**Task item**
Print, please, exactly the lines from the one with "This is a 0.1" through the final line of the data below, with both ends included and the pictures left out.

**Material shown**
··········

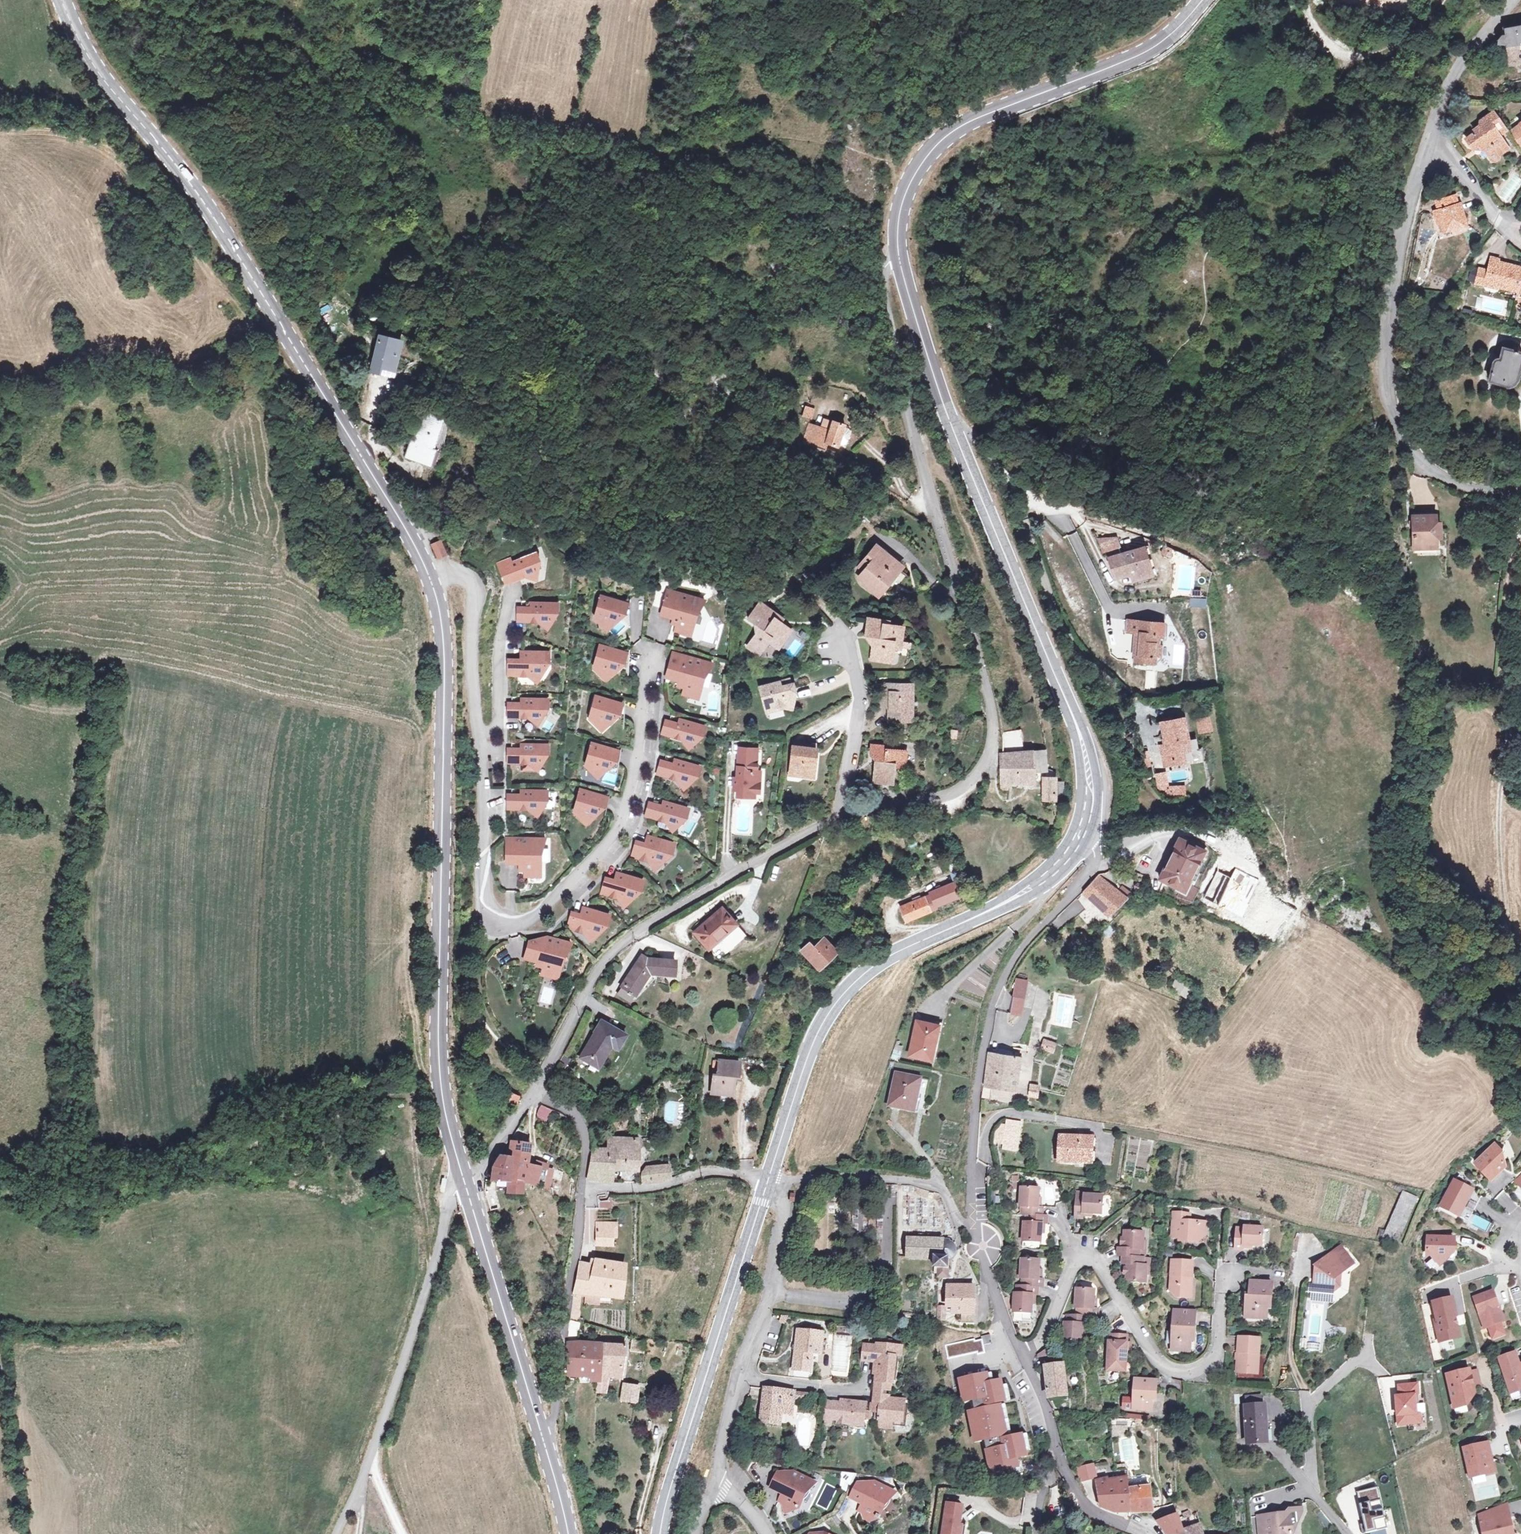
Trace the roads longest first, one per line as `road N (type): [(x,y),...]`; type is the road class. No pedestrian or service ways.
road 1 (residential): [(838,817),(948,797),(980,768),(992,742),(886,303),(887,271),(898,255)]
road 2 (secondary): [(428,573),(236,253),(104,81),(63,0)]
road 3 (secondary): [(466,1185),(439,1077),(444,644),(428,573)]
road 4 (residential): [(478,736),(487,907),(504,923),(534,918),(613,839),(639,751),(647,644)]
road 5 (secondary): [(1078,845),(1050,878),(893,961),(848,994),(815,1040),(768,1178)]
road 6 (residential): [(1439,125),(1401,244),(1389,387),(1403,435),(1424,463),(1470,486),(1520,488)]
road 7 (secondary): [(950,422),(1095,775),(1078,845)]
road 8 (track): [(898,255),(827,217),(687,179),(661,181),(507,123),(482,102)]
road 9 (residential): [(1078,845),(1095,853),(1095,868),(1030,937),(987,1019),(972,1154),(977,1245)]
road 10 (secondary): [(1203,0),(1146,52),(946,136),(904,196),(898,255)]
road 11 (residential): [(534,1092),(596,972),(633,932),(838,817)]
road 12 (residential): [(1020,1353),(1043,1340),(1075,1258),(1095,1259),(1158,1360),(1179,1370),(1208,1363),(1219,1337),(1222,1280),(1233,1280)]
road 13 (residential): [(466,1185),(447,1210),(400,1377),(339,1533)]
road 14 (secondary): [(768,1178),(659,1533)]
road 15 (residential): [(768,1178),(783,1200),(776,1293),(741,1377),(714,1486)]
road 16 (track): [(0,121),(72,134),(113,156),(174,213),(236,253)]
road 17 (secondary): [(545,1446),(466,1185)]
road 18 (residential): [(545,1446),(560,1385),(582,1190)]
road 19 (residential): [(803,582),(851,637),(861,697),(838,817)]
road 20 (residential): [(1040,492),(1038,554),(1057,616),(1138,713)]
road 21 (residential): [(768,1178),(911,1181),(942,1190),(977,1245)]
road 22 (residential): [(1020,1353),(1052,1420),(1064,1469),(1095,1514),(1138,1533)]
road 23 (residential): [(428,573),(460,572),(478,585),(478,736)]
road 24 (track): [(1305,0),(1319,36),(1364,57),(1406,42),(1443,0)]
road 25 (residential): [(768,1178),(705,1173),(651,1188),(582,1190)]
road 26 (secondary): [(898,255),(950,422)]
road 27 (residential): [(509,603),(498,728),(478,736)]
road 28 (residential): [(1513,0),(1450,87),(1439,125)]
road 29 (residential): [(1040,492),(1060,540),(1115,613)]
road 30 (residential): [(1439,125),(1468,175),(1520,232)]
road 31 (residential): [(534,1092),(577,1117),(585,1151),(582,1190)]

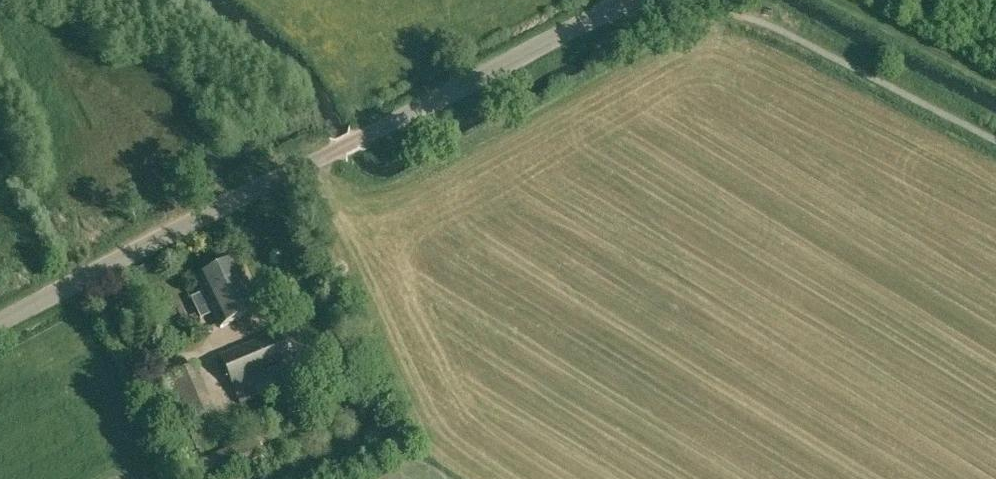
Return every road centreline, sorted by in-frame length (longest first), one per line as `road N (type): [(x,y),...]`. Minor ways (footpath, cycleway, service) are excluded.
road 1 (unclassified): [(0,323),(626,0)]
road 2 (track): [(995,84),(836,0)]

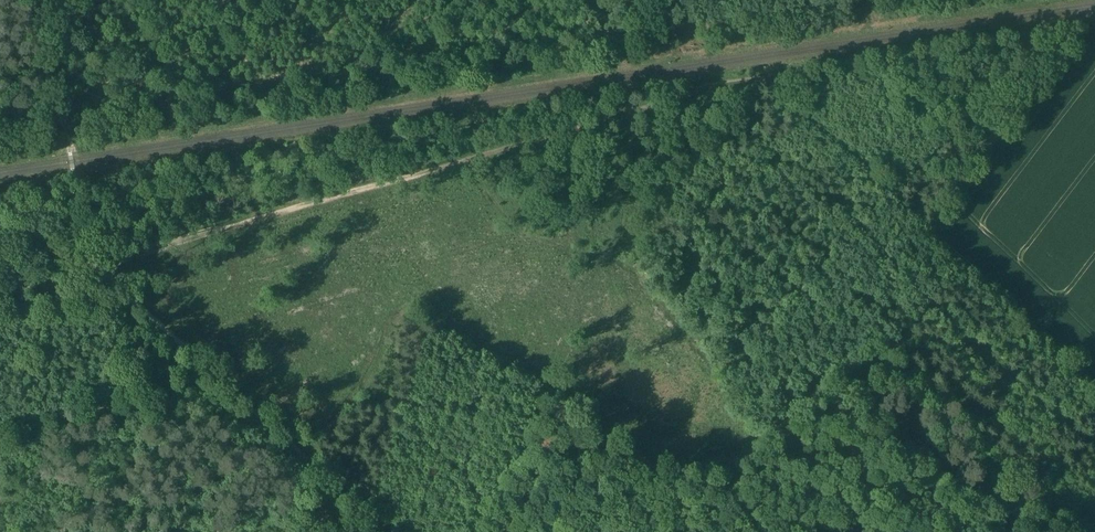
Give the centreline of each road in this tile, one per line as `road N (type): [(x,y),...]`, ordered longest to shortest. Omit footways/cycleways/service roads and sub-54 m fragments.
road 1 (track): [(97,265),(770,69),(1094,21)]
road 2 (track): [(1094,383),(770,69)]
road 3 (track): [(35,0),(97,265)]
road 4 (track): [(135,296),(334,479)]

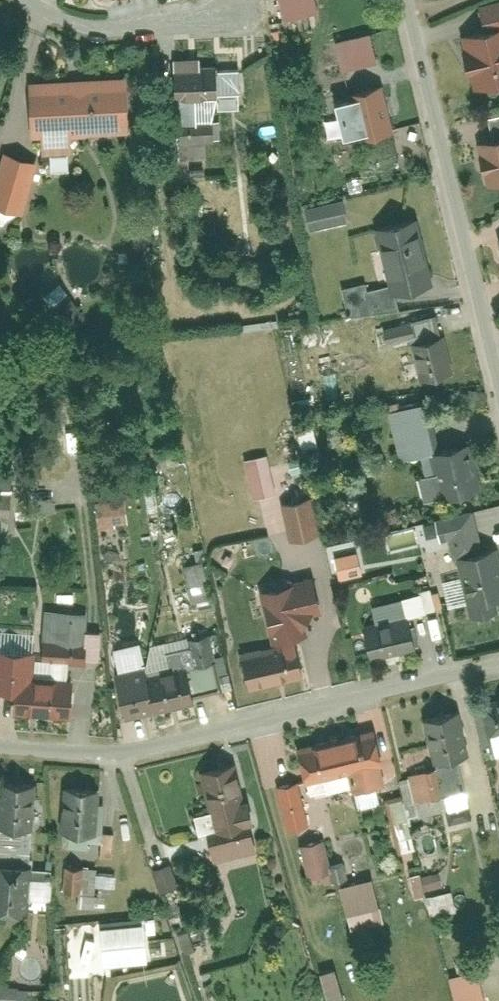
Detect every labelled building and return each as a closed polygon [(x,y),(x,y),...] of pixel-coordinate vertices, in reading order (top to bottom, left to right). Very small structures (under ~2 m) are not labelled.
[(491,34),(498,32),(498,5),(484,9),(491,34)] [(342,40),(351,70),(387,59),(379,30),(342,40)] [(465,45),(479,94),(498,88),(498,36),(465,45)] [(177,68),(177,100),(224,100),(224,68),(177,68)] [(28,83),(31,140),(129,136),(127,78),(28,83)] [(360,137),(392,130),(381,86),(349,94),(350,99),(335,102),(344,137),(359,133),(360,137)] [(188,127),(188,158),(212,158),(212,139),(226,139),(226,127),(188,127)] [(483,142),(493,189),(498,187),(498,138),(483,142)] [(25,211),(39,159),(3,150),(0,160),(0,204),(25,211)] [(59,169),(76,169),(76,152),(59,152),(59,169)] [(302,211),(305,233),(352,227),(349,205),(302,211)] [(385,228),(399,293),(437,286),(424,220),(385,228)] [(344,295),(348,320),(396,313),(392,287),(344,295)] [(417,345),(424,384),(458,378),(451,339),(417,345)] [(393,412),(402,460),(441,453),(431,404),(393,412)] [(479,446),(436,456),(446,502),(489,493),(479,446)] [(2,479),(2,514),(16,514),(16,479),(2,479)] [(281,506),(289,544),(326,536),(317,498),(281,506)] [(98,507),(101,529),(130,526),(128,503),(98,507)] [(454,556),(484,550),(478,516),(448,522),(454,556)] [(464,558),(475,610),(498,605),(498,550),(464,558)] [(336,559),(341,583),(366,579),(362,554),(336,559)] [(217,597),(213,560),(191,562),(194,599),(217,597)] [(265,584),(277,644),(317,637),(304,576),(265,584)] [(435,587),(408,592),(413,617),(440,612),(435,587)] [(365,629),(371,663),(418,654),(411,620),(365,629)] [(89,628),(87,657),(101,658),(103,629),(89,628)] [(195,662),(218,657),(211,631),(189,637),(195,662)] [(30,681),(33,646),(0,643),(0,679),(18,680),(30,681)] [(243,655),(251,692),(305,681),(297,644),(243,655)] [(119,676),(127,723),(163,717),(155,670),(119,676)] [(192,672),(158,678),(165,716),(199,710),(192,672)] [(18,680),(15,715),(78,720),(80,684),(30,681),(18,680)] [(474,704),(488,756),(498,753),(498,698),(474,704)] [(459,754),(470,751),(458,708),(424,717),(436,760),(459,754)] [(374,726),(298,746),(306,779),(349,768),(354,787),(387,778),(374,726)] [(459,754),(436,760),(437,766),(444,792),(465,786),(468,786),(459,754)] [(251,821),(235,761),(201,770),(217,830),(251,821)] [(417,799),(444,792),(437,766),(410,773),(417,799)] [(37,781),(0,778),(0,824),(34,826),(37,781)] [(288,825),(309,820),(298,779),(277,784),(288,825)] [(98,830),(99,786),(61,785),(60,829),(98,830)] [(444,792),(417,799),(421,816),(469,803),(465,786),(444,792)] [(258,848),(251,821),(217,830),(208,833),(215,860),(258,848)] [(34,826),(0,824),(0,865),(30,867),(34,826)] [(299,842),(307,872),(331,866),(329,862),(323,835),(299,842)] [(345,858),(329,862),(331,866),(334,877),(349,873),(345,858)] [(153,865),(161,888),(180,882),(172,859),(153,865)] [(99,865),(67,864),(67,891),(99,891),(99,865)] [(0,865),(0,910),(28,912),(31,867),(30,867),(0,865)] [(427,890),(445,885),(440,869),(422,873),(427,890)] [(352,927),(385,919),(373,874),(340,883),(352,927)] [(435,916),(458,910),(452,887),(429,893),(435,916)] [(156,961),(154,922),(111,924),(113,962),(156,961)] [(498,939),(498,924),(487,925),(488,940),(498,939)] [(345,1000),(335,964),(319,968),(328,1000),(341,1000),(345,1000)] [(478,965),(448,973),(455,1000),(487,1000),(478,965)] [(20,985),(0,983),(0,1000),(18,1000),(20,985)]
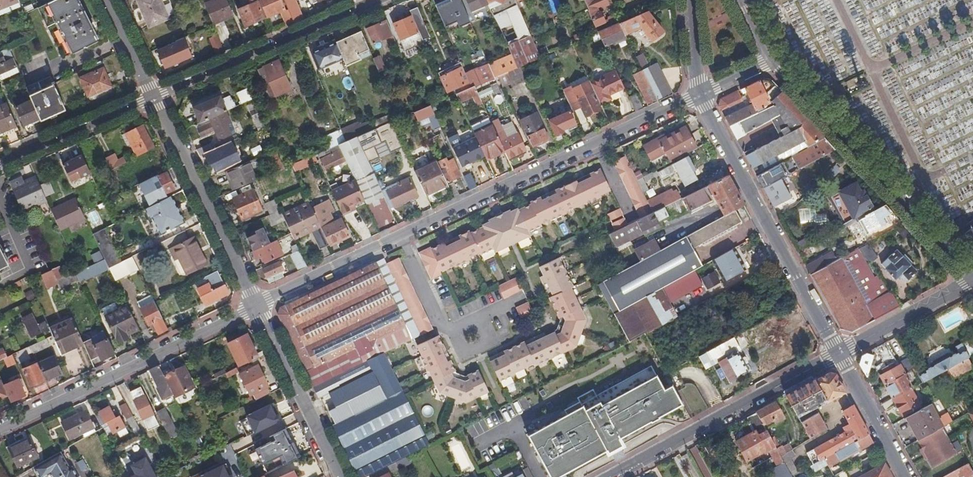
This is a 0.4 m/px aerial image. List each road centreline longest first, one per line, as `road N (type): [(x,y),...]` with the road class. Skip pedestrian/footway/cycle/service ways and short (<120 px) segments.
road 1 (residential): [(256,306),(699,97)]
road 2 (residential): [(699,97),(839,353)]
road 3 (residential): [(972,269),(773,59)]
road 4 (residential): [(0,429),(256,306)]
road 5 (residential): [(610,476),(839,353)]
road 6 (residential): [(381,0),(154,97)]
road 7 (residential): [(256,306),(154,97)]
road 8 (residential): [(341,476),(256,306)]
road 9 (residential): [(154,97),(0,163)]
road 10 (residential): [(839,353),(972,280)]
road 11 (residential): [(839,353),(906,476)]

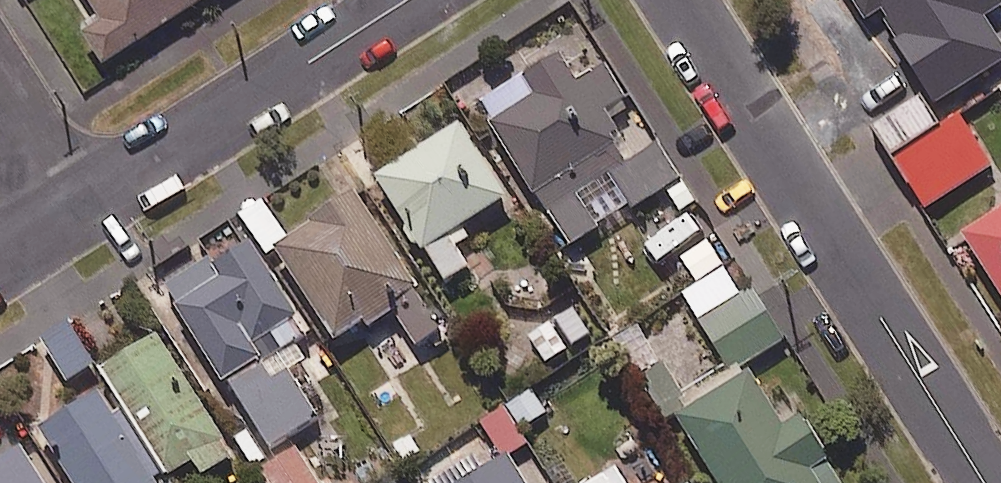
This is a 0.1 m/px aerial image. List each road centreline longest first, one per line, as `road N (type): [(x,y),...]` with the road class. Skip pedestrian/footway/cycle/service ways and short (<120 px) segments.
road 1 (residential): [(985,482),(681,0)]
road 2 (residential): [(79,211),(407,0)]
road 3 (residential): [(79,211),(0,86)]

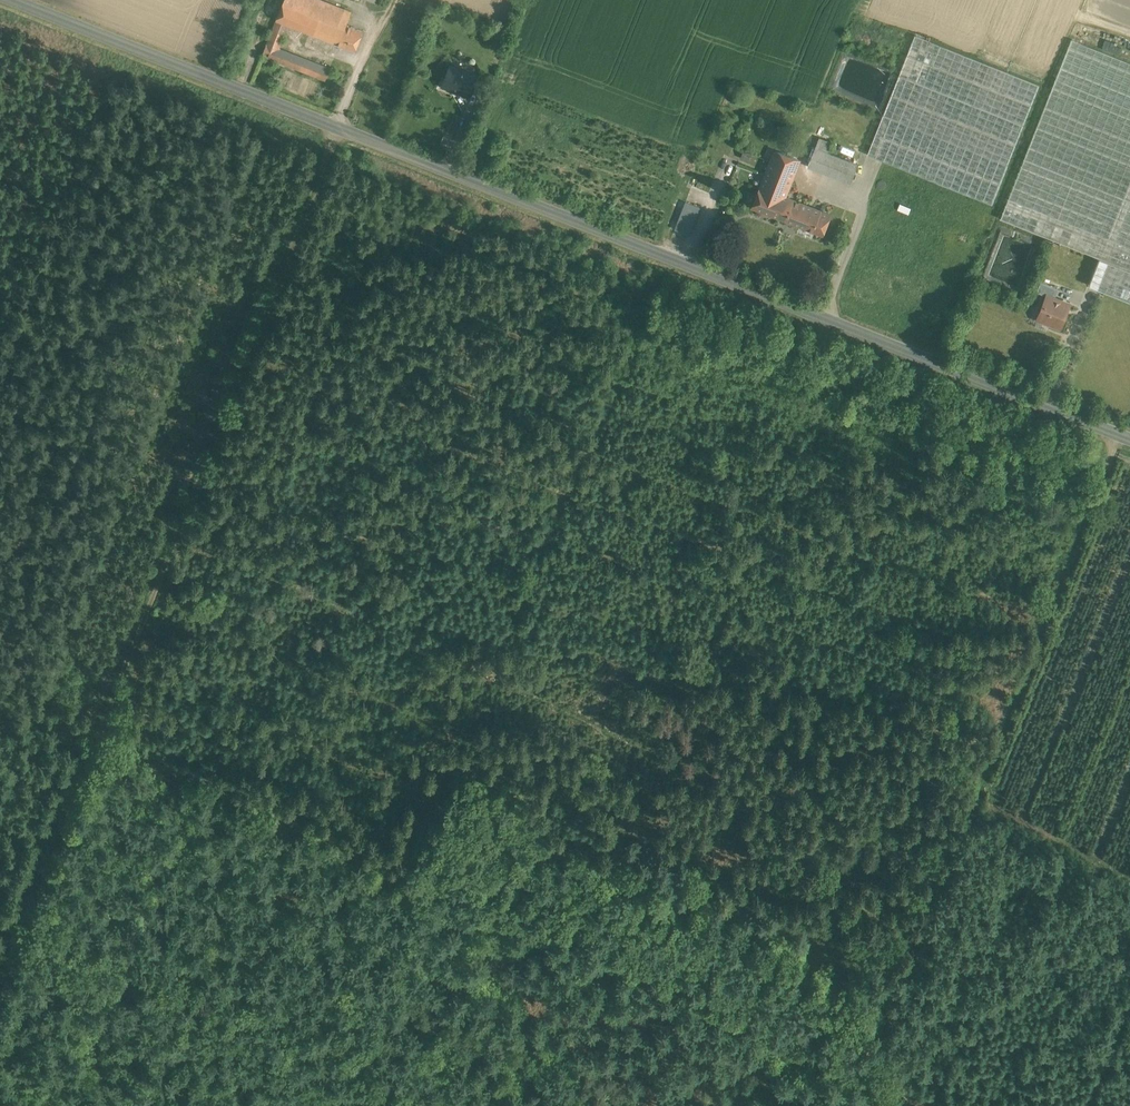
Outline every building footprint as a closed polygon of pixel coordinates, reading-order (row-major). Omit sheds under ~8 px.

··········

**Response for this exercise**
This is a 0.1 m/px aerial image. List each road centreline longest first, one per line, as `road N (type): [(x,y),...]` with the road class. Skip pedestrian/footway/cycle/service ways and short (<120 px) segments.
road 1 (residential): [(985,482),(681,0)]
road 2 (residential): [(79,211),(407,0)]
road 3 (residential): [(79,211),(0,86)]

Outline every building footprint as a closed polygon of pixel coordinates, reading-order (row-major). Omit sheds under ~8 px.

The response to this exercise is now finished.